Would you transcribe word for word every line from the one containing "(215, 231) = (285, 366): green" to the end of the data, both ends included, and leave out the rest?

Data below:
- Opening Delimiter -

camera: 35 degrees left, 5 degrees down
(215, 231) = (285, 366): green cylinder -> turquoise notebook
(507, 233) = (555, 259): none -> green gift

- Closing Delimiter -

Response area:
(215, 231) = (285, 366): green cylinder -> turquoise notebook
(507, 233) = (555, 259): none -> green gift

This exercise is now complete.